OBJECTIVE: Gather from the listing below each line that includes the word "stained", and copy it.
- - -
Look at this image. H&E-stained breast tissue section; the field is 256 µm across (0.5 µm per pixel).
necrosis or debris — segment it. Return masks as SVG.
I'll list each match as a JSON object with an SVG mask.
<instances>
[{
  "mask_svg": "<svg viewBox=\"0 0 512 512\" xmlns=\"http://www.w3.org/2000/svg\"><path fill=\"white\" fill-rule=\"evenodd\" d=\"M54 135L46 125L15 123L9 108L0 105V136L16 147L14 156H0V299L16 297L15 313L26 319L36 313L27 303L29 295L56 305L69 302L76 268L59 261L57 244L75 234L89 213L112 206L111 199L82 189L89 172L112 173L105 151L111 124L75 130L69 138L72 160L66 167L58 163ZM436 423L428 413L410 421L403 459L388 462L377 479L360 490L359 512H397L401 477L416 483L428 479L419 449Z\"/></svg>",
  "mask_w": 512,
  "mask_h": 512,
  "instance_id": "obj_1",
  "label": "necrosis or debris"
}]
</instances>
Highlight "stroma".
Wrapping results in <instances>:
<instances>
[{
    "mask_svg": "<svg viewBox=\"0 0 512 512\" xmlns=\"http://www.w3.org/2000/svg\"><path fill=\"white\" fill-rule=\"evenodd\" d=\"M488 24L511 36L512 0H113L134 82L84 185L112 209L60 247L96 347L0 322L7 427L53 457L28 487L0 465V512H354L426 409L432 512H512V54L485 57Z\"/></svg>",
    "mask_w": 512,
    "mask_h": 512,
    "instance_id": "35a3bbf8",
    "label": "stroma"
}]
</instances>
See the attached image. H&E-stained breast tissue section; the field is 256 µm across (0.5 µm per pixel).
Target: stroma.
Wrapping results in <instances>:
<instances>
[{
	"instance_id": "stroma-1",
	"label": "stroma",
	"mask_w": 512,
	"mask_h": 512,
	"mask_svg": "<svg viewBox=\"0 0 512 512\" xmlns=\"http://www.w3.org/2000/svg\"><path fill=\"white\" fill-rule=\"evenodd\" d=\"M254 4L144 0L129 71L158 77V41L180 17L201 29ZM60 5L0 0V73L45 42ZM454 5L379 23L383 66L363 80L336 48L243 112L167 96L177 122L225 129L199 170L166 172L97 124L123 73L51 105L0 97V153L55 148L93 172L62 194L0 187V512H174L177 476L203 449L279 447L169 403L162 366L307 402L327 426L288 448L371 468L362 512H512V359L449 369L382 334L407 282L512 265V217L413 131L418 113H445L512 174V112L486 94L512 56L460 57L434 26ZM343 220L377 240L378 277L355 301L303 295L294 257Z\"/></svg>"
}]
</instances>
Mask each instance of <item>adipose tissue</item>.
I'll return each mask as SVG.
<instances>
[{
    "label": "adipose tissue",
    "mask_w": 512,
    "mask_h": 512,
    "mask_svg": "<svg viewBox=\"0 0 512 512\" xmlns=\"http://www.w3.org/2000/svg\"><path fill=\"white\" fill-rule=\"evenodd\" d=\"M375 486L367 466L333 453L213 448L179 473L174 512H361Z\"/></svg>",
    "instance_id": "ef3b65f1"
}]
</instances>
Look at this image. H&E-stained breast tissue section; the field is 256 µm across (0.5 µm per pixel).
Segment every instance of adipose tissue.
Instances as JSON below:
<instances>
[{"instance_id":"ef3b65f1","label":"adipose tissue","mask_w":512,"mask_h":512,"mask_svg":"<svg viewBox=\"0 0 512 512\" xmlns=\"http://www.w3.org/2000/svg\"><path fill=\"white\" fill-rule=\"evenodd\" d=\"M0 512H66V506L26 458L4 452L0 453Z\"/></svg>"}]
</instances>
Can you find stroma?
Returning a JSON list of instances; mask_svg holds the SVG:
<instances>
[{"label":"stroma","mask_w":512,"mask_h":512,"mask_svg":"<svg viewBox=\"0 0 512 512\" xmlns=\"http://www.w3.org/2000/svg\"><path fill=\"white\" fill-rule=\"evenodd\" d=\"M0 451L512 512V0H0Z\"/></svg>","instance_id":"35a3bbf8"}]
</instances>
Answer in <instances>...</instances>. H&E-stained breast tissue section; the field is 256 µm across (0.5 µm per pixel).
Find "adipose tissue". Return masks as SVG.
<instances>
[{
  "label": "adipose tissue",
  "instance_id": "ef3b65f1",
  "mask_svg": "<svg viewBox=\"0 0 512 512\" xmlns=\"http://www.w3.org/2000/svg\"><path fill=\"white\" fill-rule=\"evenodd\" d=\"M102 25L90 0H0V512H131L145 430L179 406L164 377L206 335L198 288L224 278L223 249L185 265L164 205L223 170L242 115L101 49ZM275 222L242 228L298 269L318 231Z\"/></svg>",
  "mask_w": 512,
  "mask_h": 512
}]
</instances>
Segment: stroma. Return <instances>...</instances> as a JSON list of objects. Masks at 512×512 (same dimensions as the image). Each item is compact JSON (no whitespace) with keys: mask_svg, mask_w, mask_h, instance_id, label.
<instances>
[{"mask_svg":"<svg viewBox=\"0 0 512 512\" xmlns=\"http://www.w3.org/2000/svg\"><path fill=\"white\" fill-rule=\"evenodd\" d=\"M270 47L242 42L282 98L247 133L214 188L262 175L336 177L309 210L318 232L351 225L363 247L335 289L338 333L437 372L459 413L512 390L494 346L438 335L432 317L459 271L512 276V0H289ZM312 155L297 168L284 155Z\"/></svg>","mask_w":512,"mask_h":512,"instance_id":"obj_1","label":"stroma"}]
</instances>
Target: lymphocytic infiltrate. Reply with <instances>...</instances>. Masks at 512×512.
- - -
THE OUTPUT:
Look at this image. H&E-stained breast tissue section; the field is 256 µm across (0.5 µm per pixel).
See the attached image. H&E-stained breast tissue section; the field is 256 µm across (0.5 µm per pixel).
Look at this image. H&E-stained breast tissue section; the field is 256 µm across (0.5 µm per pixel).
Answer in <instances>...</instances>. H&E-stained breast tissue section; the field is 256 µm across (0.5 µm per pixel).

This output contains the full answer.